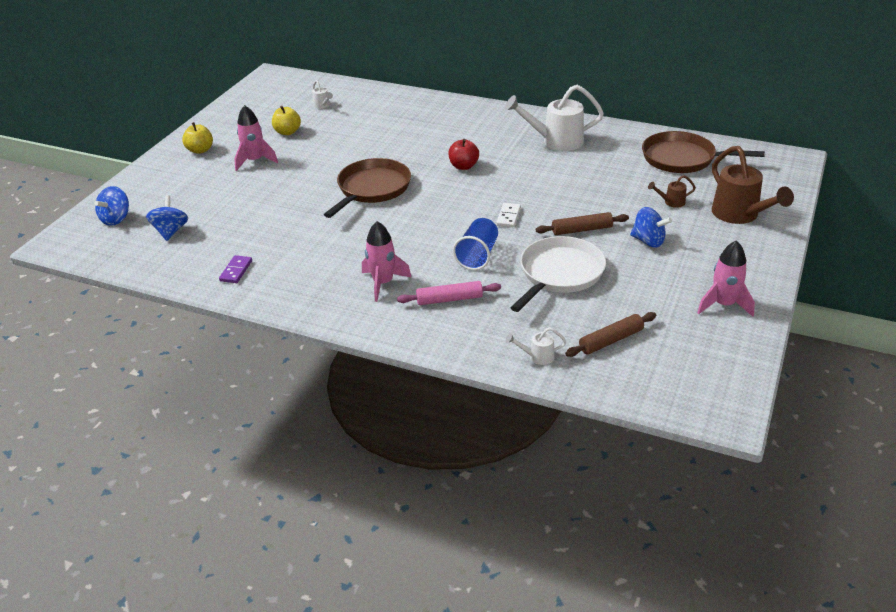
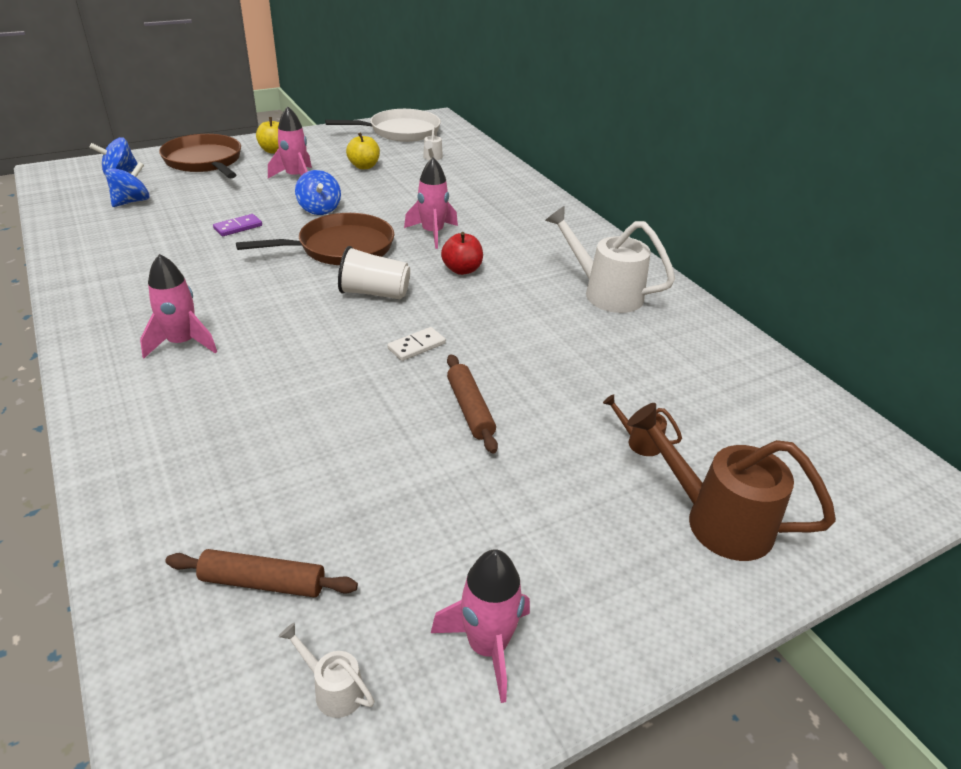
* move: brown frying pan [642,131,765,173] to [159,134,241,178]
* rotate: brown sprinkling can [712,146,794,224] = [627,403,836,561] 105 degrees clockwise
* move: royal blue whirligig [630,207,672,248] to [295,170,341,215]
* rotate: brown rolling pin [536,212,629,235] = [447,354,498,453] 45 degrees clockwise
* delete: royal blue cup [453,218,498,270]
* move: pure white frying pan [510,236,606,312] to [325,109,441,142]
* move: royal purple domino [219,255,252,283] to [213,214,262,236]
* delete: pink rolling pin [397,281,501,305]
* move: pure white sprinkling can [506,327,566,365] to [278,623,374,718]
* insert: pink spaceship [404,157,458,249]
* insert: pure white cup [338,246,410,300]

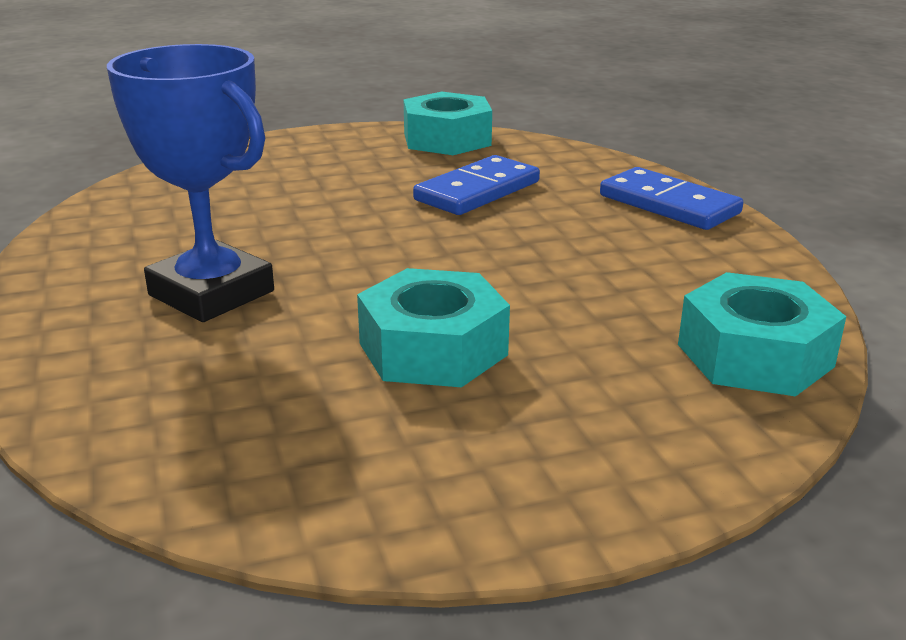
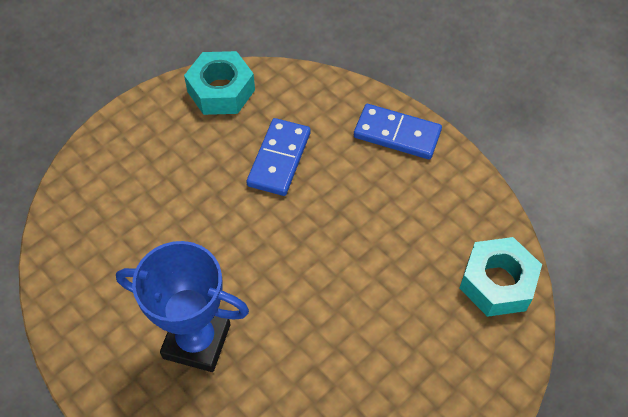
* delete: teal hex nut [357,268,510,387]

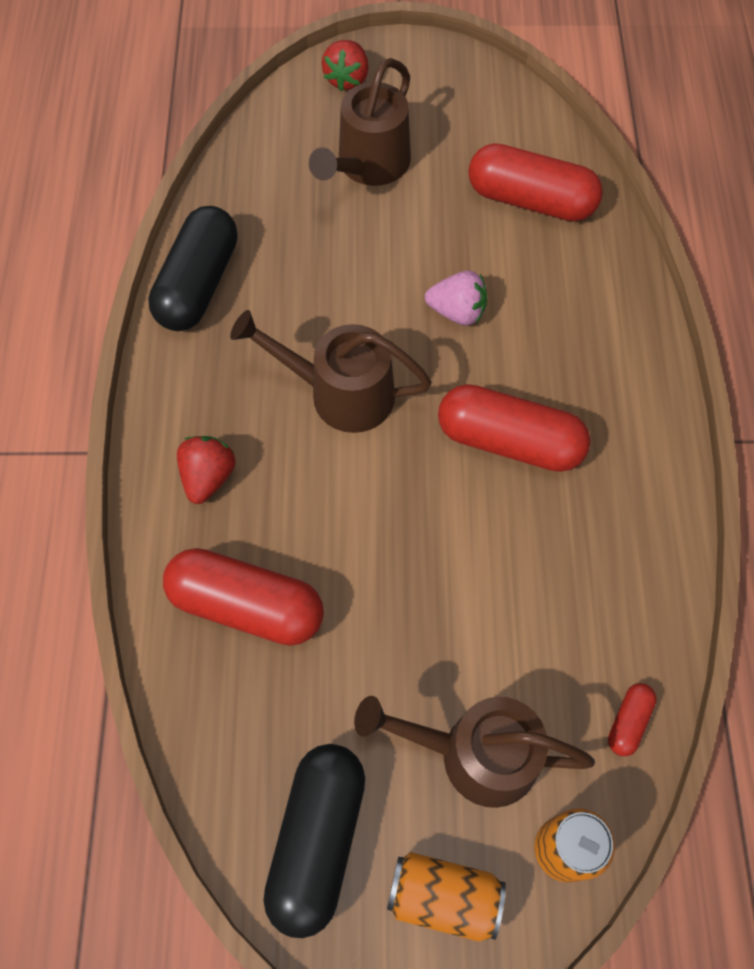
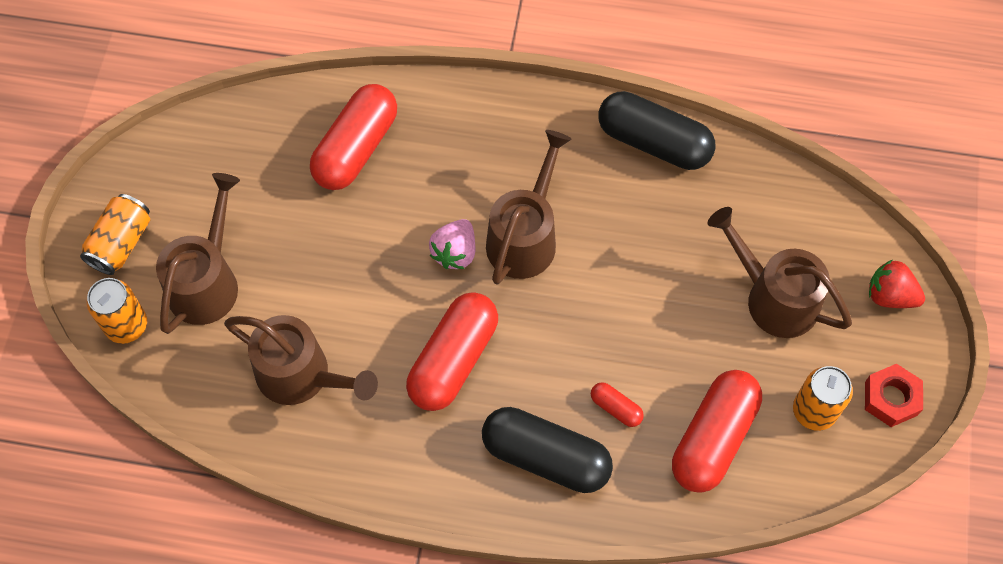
* move: pink toy strawberry [425,270,487,326] to [429,219,475,269]
* delete: red toy strawberry [177,436,236,504]
* move: red pill shape [608,683,657,756] to [591,382,644,427]
* move: black pill shape [263,744,365,938] to [482,407,613,493]
* insert: brown sprinkling can [224,315,378,405]
* insert: red hex nut [865,364,923,427]
* insert: bright orange can [793,366,853,431]

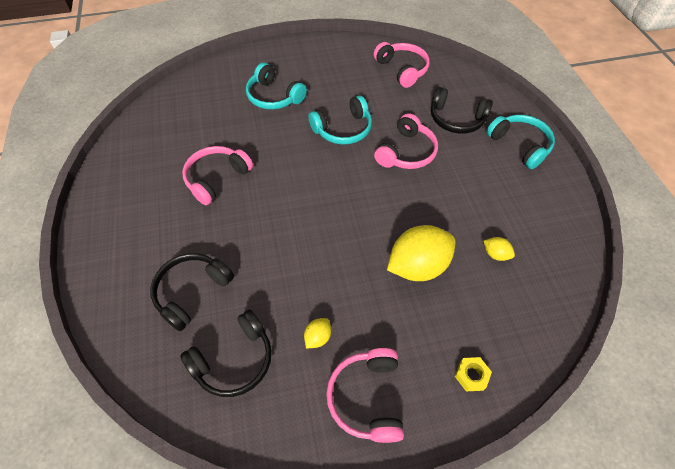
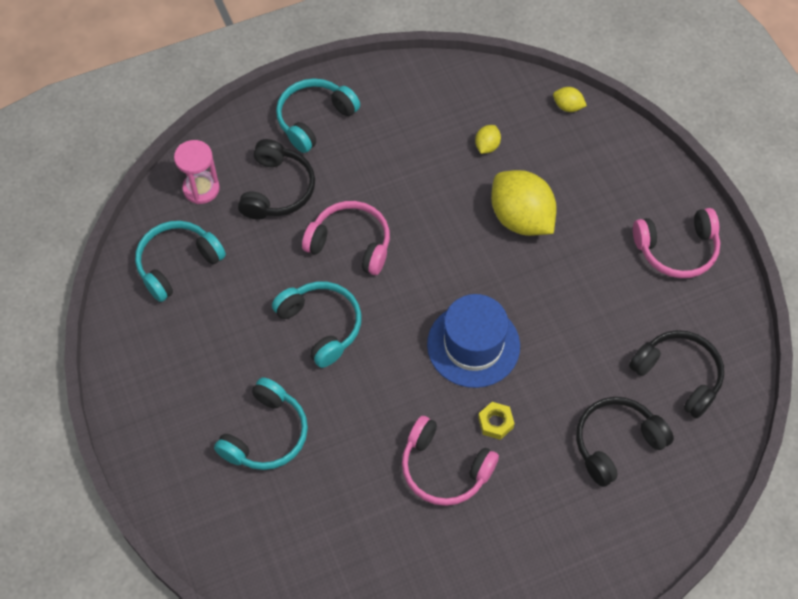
* recolor: pink headset [374,42,430,88] to teal headset [135,221,226,302]
* rotate: black headset [150,253,234,331] = [576,397,674,487] 120 degrees clockwise
* move: golden toy lemon [304,318,331,349] to [553,87,587,112]
* move: golden hex nut [455,357,492,391] to [478,402,515,440]
* insert: pink hourglass [174,140,220,204]
* insert: royal blue top hat [427,294,520,388]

## Exercise prompt
Please retype, exactly and with the pictures left out, the lines from the line containing "toy strawberry [177,436,236,504]" through the last line of the records above.

## Response area
* delete: red toy strawberry [177,436,236,504]
* move: red pill shape [608,683,657,756] to [591,382,644,427]
* move: black pill shape [263,744,365,938] to [482,407,613,493]
* insert: brown sprinkling can [224,315,378,405]
* insert: red hex nut [865,364,923,427]
* insert: bright orange can [793,366,853,431]

* recolor: pink headset [374,42,430,88] to teal headset [135,221,226,302]
* rotate: black headset [150,253,234,331] = [576,397,674,487] 120 degrees clockwise
* move: golden toy lemon [304,318,331,349] to [553,87,587,112]
* move: golden hex nut [455,357,492,391] to [478,402,515,440]
* insert: pink hourglass [174,140,220,204]
* insert: royal blue top hat [427,294,520,388]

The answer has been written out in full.